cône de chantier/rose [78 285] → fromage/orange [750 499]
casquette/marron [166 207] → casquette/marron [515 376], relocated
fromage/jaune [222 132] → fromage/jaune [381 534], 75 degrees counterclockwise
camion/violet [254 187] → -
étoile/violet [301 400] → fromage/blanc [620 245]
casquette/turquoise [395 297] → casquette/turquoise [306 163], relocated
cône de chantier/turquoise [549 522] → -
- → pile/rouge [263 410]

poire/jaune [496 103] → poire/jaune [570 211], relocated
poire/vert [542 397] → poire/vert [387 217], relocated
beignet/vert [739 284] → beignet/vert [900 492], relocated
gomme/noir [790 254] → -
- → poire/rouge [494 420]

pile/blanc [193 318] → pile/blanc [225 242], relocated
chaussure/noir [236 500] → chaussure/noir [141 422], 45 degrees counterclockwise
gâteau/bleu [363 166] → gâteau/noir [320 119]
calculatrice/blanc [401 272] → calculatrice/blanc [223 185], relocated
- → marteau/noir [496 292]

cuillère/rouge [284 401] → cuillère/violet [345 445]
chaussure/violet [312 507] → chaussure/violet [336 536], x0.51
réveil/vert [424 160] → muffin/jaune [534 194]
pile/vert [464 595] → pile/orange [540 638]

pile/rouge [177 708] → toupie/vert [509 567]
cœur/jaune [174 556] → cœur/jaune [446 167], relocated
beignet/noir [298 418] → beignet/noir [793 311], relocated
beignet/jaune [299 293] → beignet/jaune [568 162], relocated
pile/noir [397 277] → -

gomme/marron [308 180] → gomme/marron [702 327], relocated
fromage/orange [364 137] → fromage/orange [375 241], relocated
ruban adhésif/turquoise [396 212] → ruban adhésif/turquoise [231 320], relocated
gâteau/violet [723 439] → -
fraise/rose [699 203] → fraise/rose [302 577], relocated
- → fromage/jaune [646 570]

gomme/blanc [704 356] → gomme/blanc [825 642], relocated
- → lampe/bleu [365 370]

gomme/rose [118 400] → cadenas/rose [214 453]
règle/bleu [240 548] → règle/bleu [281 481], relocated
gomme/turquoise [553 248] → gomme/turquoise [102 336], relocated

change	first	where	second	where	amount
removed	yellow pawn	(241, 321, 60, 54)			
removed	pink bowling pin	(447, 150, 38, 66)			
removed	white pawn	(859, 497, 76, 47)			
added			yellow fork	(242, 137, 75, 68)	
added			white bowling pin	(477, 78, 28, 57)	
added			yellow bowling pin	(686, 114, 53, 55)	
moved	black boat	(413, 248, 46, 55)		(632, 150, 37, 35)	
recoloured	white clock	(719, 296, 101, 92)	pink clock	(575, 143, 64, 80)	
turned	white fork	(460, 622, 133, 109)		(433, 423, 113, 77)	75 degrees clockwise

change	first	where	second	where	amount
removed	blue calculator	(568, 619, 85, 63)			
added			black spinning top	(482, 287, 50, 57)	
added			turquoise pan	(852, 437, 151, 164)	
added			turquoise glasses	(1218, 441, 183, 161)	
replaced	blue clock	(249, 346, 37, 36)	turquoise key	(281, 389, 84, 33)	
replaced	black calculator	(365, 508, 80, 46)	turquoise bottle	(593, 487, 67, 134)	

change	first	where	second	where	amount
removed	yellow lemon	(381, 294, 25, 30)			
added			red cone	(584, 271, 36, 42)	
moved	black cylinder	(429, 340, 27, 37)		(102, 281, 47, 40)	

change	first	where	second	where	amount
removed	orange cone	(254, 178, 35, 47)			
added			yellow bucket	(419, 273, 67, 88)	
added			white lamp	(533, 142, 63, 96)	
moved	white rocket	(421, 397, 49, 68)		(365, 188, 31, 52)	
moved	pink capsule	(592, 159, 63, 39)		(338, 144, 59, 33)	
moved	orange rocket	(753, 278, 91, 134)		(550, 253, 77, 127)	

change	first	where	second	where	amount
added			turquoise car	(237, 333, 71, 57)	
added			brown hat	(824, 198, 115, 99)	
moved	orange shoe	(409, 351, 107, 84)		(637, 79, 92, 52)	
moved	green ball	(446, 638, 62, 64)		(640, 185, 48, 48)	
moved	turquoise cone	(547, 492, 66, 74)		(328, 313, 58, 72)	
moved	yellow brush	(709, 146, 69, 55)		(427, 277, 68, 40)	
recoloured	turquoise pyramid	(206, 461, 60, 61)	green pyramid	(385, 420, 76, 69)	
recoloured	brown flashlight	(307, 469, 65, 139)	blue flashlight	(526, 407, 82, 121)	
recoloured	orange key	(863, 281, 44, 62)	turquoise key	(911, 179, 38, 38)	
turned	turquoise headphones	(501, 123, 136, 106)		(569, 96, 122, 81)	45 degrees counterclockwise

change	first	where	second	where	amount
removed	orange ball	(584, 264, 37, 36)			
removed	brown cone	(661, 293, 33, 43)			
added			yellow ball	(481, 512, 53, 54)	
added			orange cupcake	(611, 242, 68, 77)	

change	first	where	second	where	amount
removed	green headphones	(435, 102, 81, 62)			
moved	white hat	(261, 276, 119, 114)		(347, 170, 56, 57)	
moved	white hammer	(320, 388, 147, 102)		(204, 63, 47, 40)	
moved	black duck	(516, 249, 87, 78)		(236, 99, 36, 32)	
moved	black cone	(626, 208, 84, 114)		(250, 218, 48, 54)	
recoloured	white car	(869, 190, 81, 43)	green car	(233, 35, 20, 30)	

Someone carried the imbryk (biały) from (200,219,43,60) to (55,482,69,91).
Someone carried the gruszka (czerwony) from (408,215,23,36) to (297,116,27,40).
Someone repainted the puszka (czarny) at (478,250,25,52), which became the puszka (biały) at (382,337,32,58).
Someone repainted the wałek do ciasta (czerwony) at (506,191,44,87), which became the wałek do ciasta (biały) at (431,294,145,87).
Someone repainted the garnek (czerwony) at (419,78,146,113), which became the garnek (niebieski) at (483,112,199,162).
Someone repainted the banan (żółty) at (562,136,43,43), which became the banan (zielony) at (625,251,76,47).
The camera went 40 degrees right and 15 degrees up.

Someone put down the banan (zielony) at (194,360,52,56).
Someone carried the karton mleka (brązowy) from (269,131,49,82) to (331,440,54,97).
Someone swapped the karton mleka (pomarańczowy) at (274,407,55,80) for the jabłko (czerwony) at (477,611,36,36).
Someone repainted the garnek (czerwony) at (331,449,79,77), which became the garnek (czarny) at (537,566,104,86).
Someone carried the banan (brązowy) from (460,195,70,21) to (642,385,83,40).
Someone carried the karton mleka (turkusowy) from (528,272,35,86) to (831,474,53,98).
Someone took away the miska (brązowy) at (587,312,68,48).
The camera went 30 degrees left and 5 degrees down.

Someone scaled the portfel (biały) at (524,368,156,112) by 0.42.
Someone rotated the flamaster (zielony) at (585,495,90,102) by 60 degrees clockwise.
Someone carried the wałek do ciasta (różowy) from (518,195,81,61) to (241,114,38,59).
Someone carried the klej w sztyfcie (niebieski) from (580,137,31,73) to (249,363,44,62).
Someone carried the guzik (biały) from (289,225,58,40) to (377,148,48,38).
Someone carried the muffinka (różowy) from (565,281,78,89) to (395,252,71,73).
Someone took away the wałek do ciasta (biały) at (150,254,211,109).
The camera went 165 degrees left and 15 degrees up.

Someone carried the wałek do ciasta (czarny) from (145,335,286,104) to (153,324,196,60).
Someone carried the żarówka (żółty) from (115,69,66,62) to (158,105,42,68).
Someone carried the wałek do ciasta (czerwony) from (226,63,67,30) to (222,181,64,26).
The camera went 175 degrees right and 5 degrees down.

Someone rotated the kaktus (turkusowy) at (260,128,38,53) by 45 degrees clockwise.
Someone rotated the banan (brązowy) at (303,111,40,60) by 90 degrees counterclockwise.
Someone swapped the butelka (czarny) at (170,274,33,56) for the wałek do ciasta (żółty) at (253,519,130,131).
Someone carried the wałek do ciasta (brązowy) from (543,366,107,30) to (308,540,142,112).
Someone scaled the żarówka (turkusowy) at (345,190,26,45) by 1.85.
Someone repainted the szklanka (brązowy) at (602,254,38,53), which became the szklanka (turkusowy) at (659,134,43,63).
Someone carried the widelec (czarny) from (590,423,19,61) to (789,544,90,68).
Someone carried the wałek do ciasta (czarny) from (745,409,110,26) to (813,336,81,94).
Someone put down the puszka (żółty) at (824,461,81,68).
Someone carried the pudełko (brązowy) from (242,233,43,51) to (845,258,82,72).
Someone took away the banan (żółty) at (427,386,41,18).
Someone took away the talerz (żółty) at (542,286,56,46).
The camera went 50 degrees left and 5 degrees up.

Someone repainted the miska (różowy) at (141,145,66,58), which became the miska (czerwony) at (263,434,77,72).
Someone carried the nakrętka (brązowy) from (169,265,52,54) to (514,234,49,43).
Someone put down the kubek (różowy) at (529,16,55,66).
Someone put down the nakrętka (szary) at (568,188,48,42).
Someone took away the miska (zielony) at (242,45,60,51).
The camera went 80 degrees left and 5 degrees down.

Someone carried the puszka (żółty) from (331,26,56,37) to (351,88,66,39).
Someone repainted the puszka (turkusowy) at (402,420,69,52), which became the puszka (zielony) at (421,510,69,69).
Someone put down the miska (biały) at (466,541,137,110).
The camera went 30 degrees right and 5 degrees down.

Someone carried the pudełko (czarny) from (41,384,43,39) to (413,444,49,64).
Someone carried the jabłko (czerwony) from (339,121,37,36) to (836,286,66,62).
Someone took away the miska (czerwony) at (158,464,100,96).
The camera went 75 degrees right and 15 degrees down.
━━━━━━━━━━━━━━━━━━━━━━━━━━━━━━
**Task prompt**. Extract every line above that contains the word "cône".

**Task answer**.
cône de chantier/rose [78 285] → fromage/orange [750 499]
cône de chantier/turquoise [549 522] → -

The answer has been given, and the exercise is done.